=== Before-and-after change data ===
_ _ _ _

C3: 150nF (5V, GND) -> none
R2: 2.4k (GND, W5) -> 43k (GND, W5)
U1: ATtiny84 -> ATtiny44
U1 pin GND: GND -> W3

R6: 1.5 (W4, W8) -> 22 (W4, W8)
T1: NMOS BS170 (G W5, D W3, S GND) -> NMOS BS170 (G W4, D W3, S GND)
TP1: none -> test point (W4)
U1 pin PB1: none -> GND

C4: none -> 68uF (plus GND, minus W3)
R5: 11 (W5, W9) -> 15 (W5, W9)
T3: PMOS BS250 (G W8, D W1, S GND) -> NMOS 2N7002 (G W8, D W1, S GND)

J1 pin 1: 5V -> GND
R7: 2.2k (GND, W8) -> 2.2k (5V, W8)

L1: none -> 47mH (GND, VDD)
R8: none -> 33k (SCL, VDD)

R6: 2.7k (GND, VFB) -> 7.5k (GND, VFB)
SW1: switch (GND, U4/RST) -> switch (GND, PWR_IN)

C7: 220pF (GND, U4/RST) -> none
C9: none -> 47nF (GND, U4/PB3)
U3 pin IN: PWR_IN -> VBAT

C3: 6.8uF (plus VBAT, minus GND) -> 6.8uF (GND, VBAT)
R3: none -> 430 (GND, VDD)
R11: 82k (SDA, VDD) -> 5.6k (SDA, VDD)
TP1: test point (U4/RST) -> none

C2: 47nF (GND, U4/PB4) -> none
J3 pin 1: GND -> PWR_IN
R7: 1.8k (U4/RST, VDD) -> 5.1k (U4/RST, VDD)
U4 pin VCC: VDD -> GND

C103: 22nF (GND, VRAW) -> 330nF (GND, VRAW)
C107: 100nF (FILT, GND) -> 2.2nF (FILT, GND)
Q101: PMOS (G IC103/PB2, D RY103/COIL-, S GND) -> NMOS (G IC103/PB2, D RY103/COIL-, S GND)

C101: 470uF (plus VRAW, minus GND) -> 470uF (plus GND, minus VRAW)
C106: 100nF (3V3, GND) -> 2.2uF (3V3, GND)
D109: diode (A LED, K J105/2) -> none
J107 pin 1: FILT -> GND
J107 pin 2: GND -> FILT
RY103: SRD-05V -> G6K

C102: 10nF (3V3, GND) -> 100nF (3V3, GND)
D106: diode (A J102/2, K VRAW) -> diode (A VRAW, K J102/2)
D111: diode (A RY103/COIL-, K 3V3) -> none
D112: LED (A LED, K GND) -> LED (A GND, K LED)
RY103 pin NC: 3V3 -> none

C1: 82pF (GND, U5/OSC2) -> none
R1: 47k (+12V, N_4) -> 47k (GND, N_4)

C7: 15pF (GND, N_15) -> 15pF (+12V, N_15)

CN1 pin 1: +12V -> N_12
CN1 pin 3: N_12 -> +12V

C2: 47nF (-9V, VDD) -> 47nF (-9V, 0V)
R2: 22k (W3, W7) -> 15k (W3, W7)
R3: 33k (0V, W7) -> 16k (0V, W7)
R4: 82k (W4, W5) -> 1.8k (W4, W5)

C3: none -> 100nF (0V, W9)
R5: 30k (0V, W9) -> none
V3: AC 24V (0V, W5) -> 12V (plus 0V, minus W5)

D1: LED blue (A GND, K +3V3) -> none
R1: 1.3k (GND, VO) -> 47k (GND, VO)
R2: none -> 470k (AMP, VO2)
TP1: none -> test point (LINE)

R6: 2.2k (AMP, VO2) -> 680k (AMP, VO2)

_ _ _ _

=== WORK INSTRUCTION ===
Copy out each line of the data that has the word "PMOS" in it.

=== RESULT FOR THIS EXERCISE ===
T3: PMOS BS250 (G W8, D W1, S GND) -> NMOS 2N7002 (G W8, D W1, S GND)
Q101: PMOS (G IC103/PB2, D RY103/COIL-, S GND) -> NMOS (G IC103/PB2, D RY103/COIL-, S GND)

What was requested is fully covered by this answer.